#### [Task to carry out]
Go through the entries below and pick out every line with "DGND".

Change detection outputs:
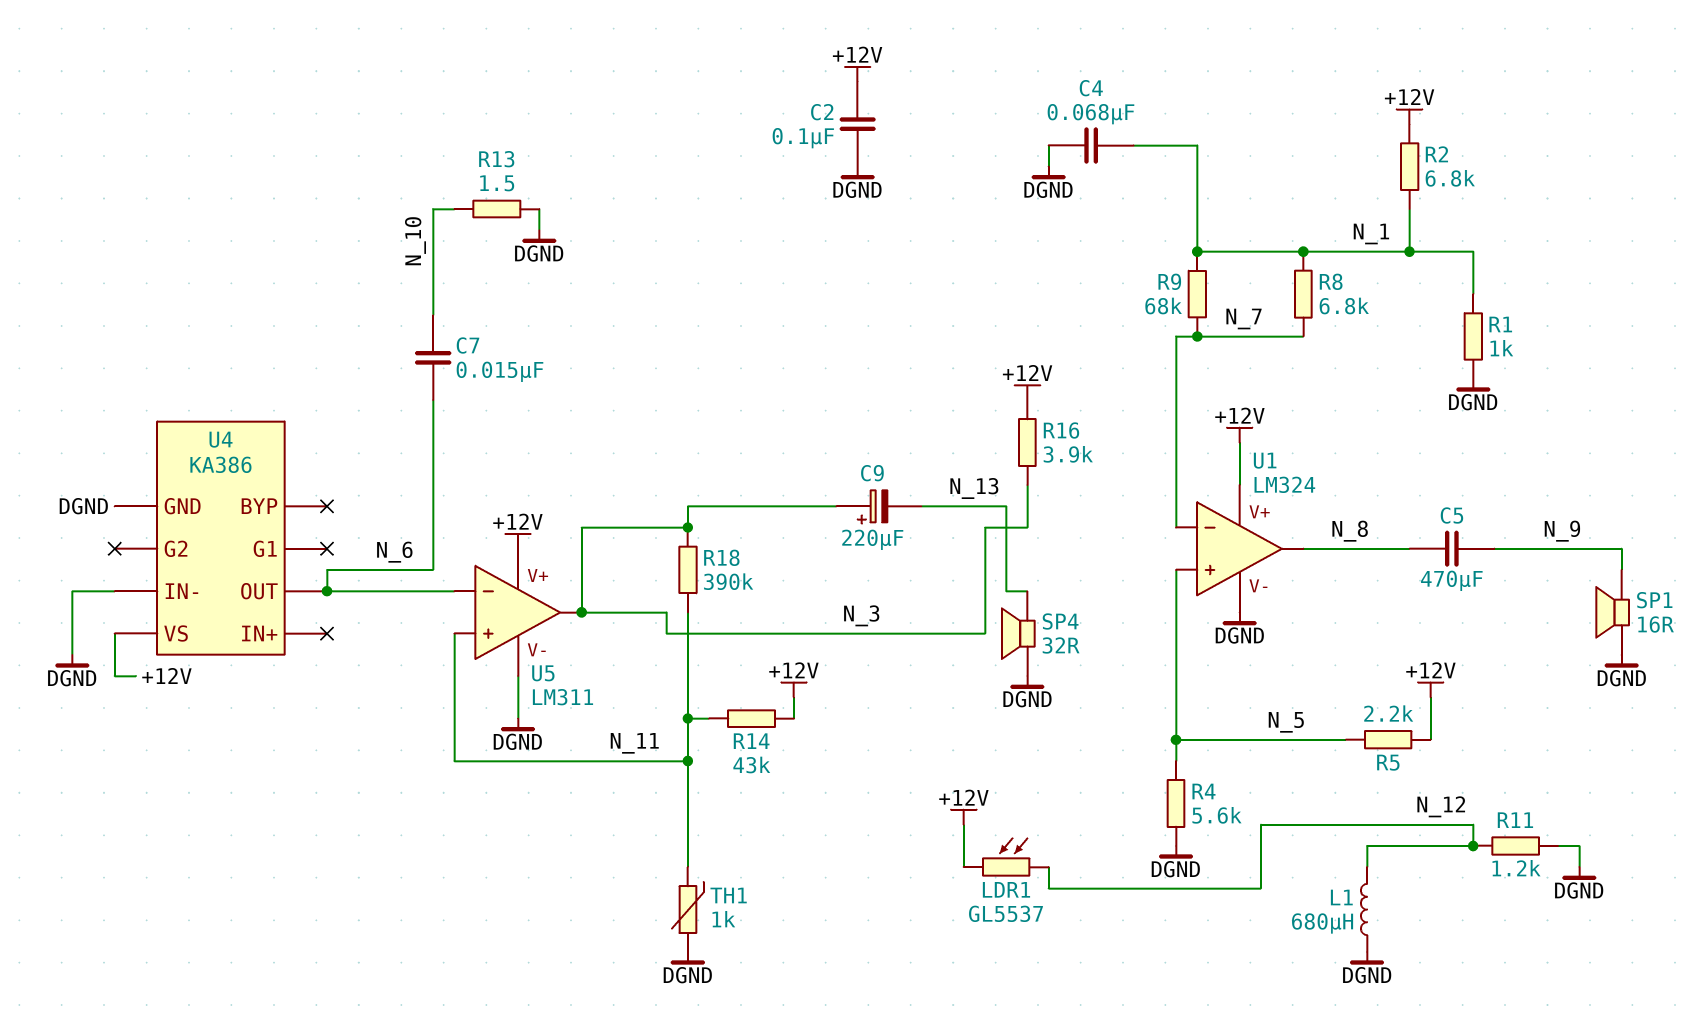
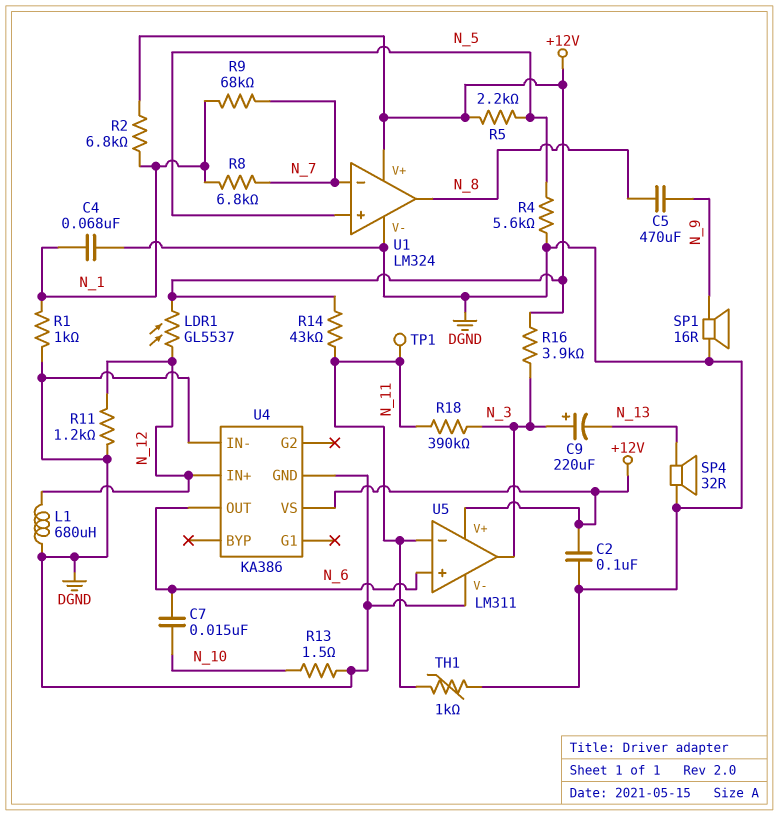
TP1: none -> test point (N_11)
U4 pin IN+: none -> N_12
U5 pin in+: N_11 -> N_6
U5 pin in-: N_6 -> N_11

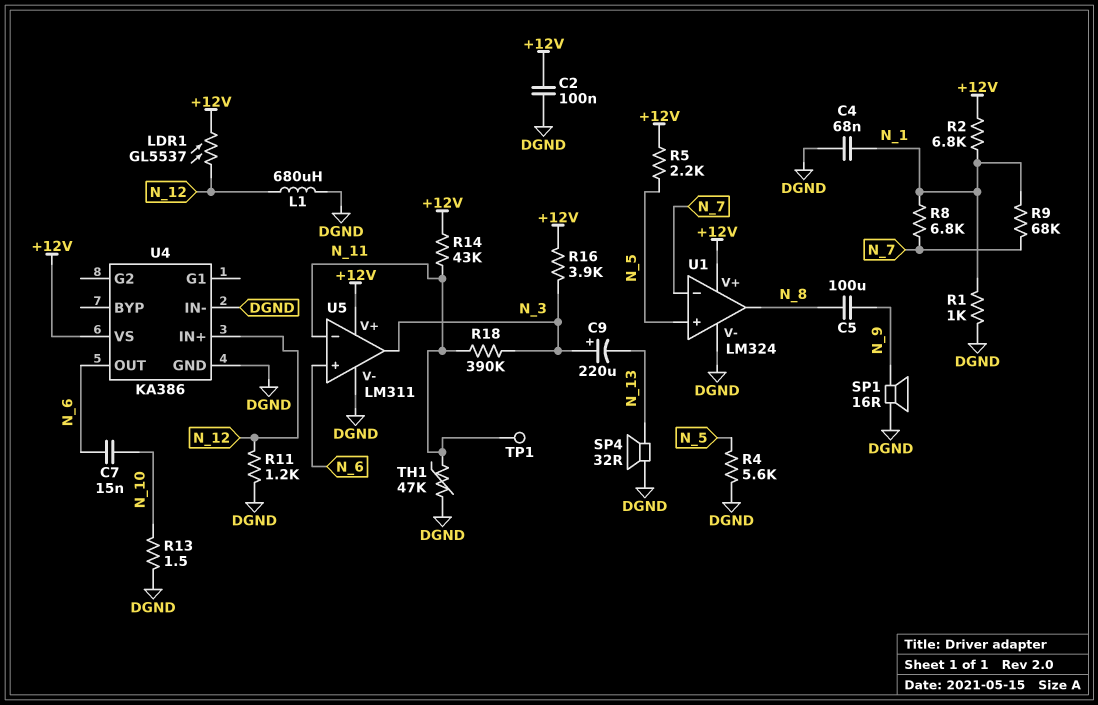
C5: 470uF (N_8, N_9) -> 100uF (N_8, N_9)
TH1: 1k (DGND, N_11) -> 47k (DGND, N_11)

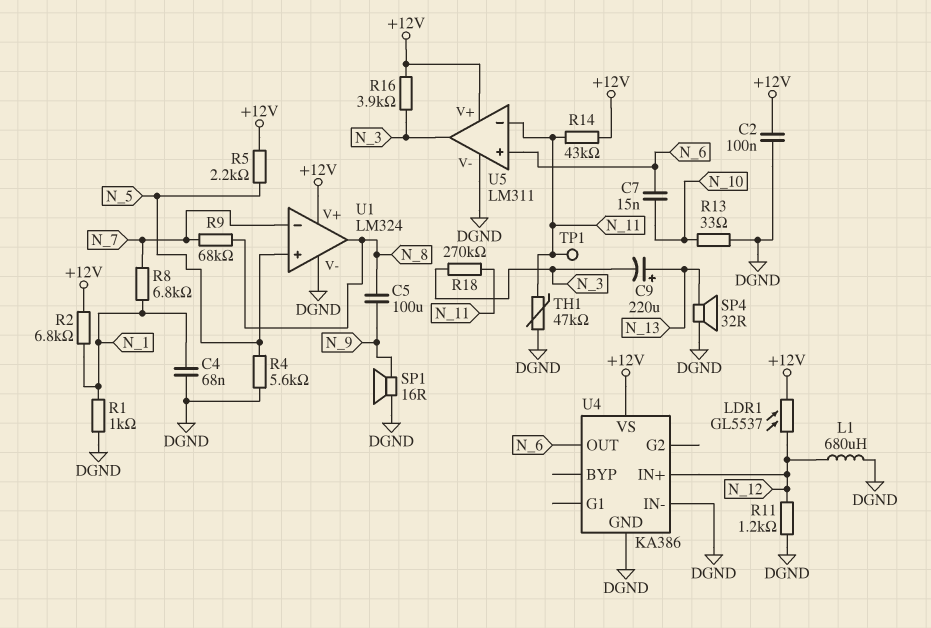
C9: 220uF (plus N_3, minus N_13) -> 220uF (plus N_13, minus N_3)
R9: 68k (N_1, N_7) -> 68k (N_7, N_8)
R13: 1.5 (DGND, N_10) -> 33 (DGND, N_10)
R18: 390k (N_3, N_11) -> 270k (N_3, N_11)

#### [Result of this exercise]
TH1: 1k (DGND, N_11) -> 47k (DGND, N_11)
R13: 1.5 (DGND, N_10) -> 33 (DGND, N_10)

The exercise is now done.